Colored object counting data:
============

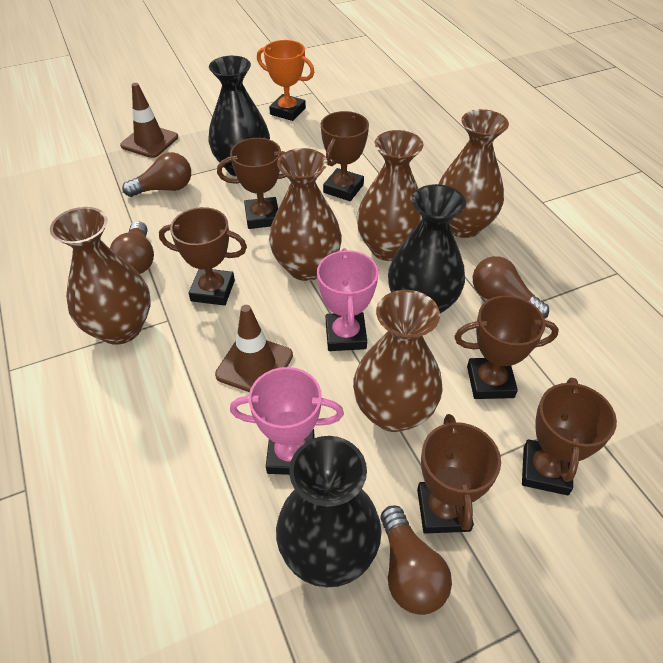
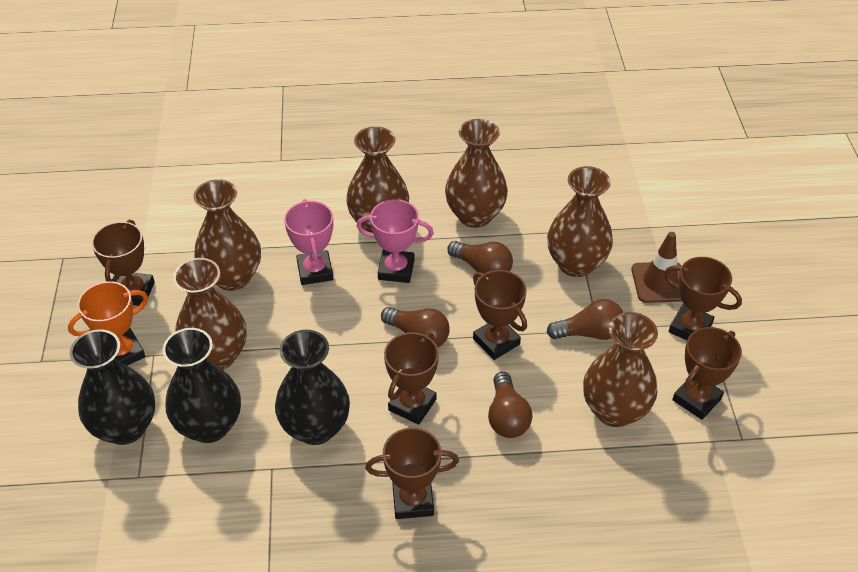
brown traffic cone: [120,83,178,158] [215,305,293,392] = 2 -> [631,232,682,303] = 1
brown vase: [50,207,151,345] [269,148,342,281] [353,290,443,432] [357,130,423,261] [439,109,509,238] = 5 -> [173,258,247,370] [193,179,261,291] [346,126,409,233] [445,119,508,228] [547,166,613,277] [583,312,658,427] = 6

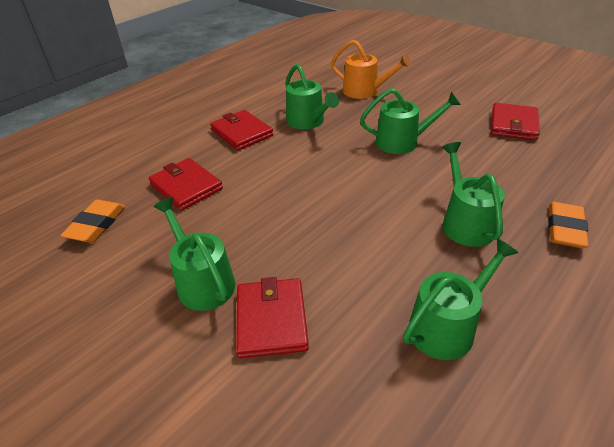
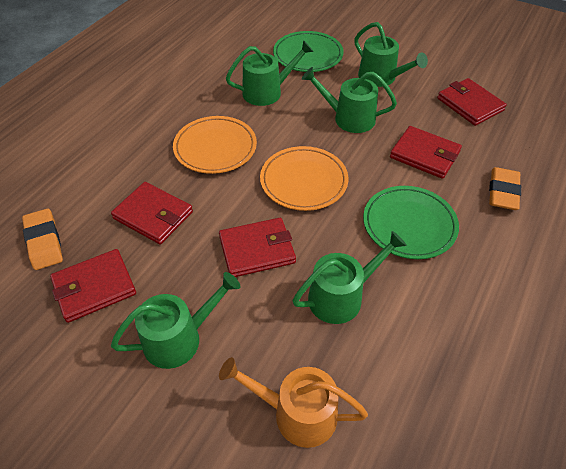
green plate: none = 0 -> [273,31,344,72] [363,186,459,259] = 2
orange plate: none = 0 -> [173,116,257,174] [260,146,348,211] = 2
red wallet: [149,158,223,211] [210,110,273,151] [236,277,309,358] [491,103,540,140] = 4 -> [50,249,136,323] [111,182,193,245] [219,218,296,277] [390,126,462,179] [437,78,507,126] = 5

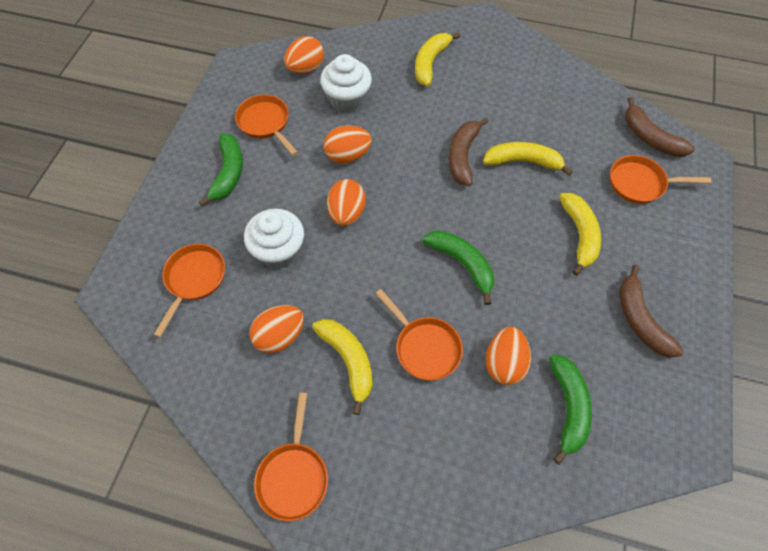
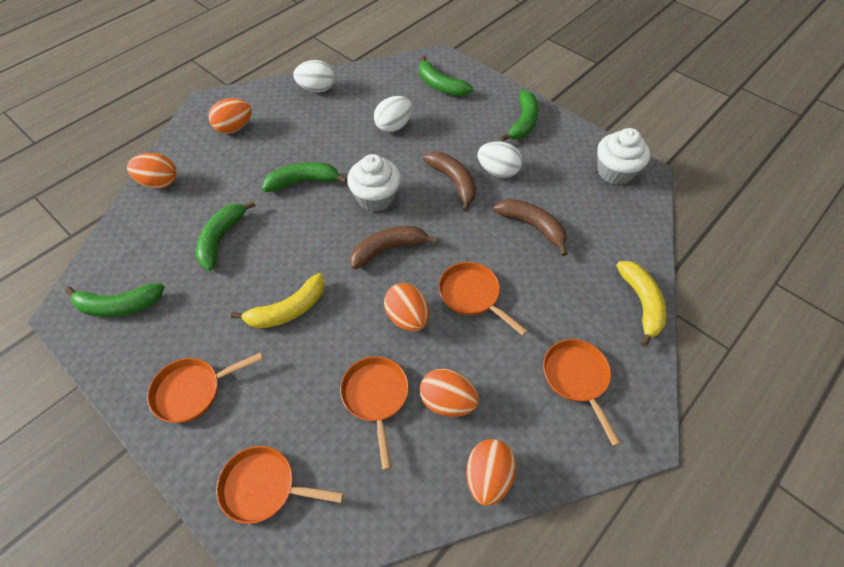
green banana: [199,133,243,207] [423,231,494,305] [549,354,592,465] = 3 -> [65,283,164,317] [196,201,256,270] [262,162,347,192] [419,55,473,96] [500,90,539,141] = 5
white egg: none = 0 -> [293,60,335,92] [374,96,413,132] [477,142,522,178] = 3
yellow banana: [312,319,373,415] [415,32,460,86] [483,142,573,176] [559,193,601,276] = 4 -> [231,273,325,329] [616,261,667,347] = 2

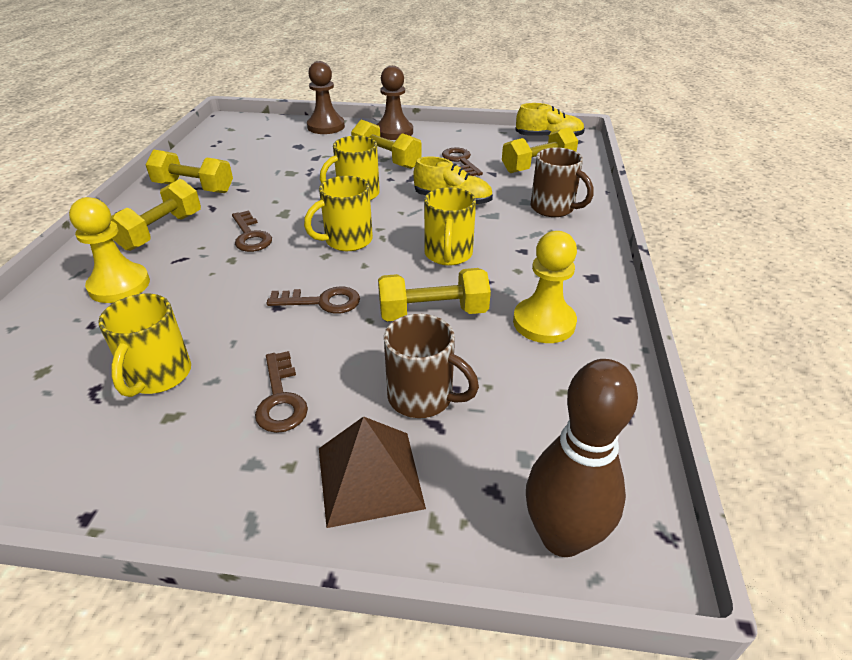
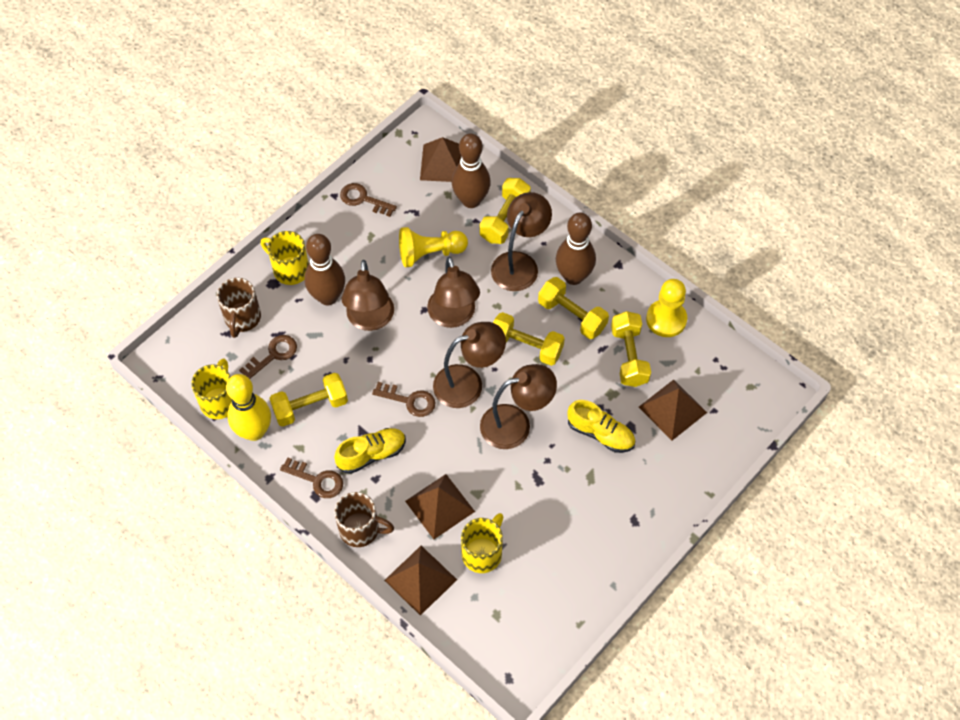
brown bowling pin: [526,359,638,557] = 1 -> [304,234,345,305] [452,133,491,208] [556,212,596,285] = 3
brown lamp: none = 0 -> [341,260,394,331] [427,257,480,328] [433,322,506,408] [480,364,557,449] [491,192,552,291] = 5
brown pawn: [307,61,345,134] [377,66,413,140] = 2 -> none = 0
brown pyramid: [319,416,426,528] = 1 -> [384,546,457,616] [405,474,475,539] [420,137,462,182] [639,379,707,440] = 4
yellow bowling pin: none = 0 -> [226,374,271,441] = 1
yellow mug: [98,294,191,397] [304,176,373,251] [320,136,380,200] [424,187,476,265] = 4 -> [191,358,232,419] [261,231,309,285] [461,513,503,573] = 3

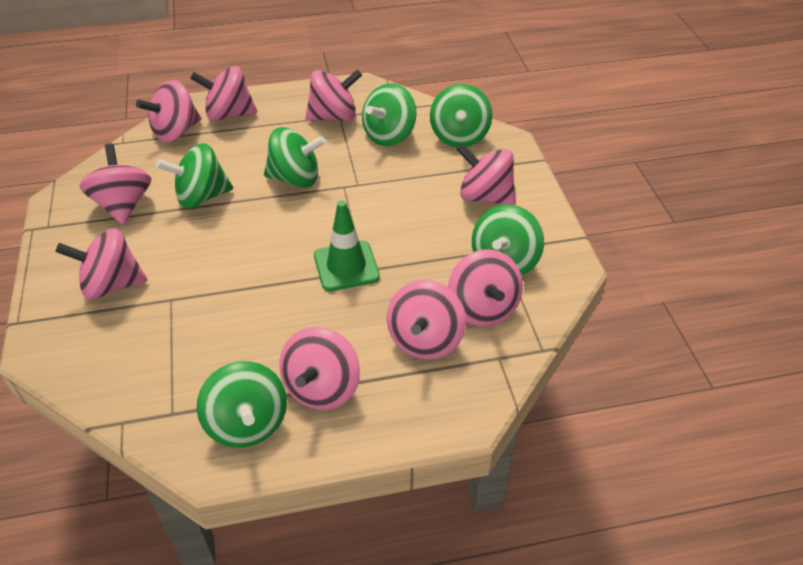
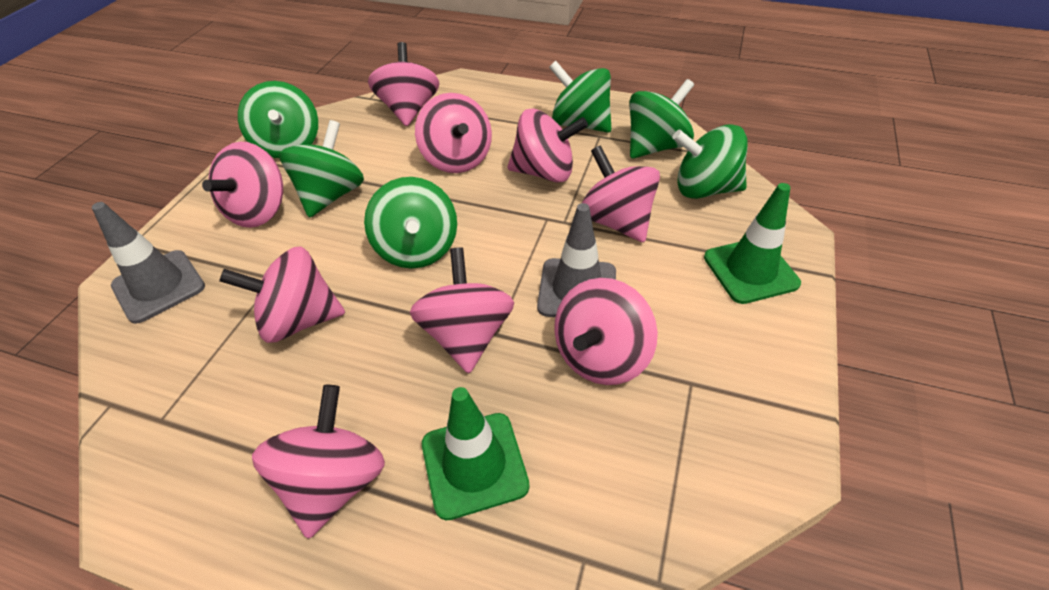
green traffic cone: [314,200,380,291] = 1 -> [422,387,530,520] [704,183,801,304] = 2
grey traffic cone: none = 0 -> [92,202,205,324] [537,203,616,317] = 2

============

TASK DETAILS: Read the entries above, then pull out the lines that include "banana".

REPLY:
green banana: [199,133,243,207] [423,231,494,305] [549,354,592,465] = 3 -> [65,283,164,317] [196,201,256,270] [262,162,347,192] [419,55,473,96] [500,90,539,141] = 5
yellow banana: [312,319,373,415] [415,32,460,86] [483,142,573,176] [559,193,601,276] = 4 -> [231,273,325,329] [616,261,667,347] = 2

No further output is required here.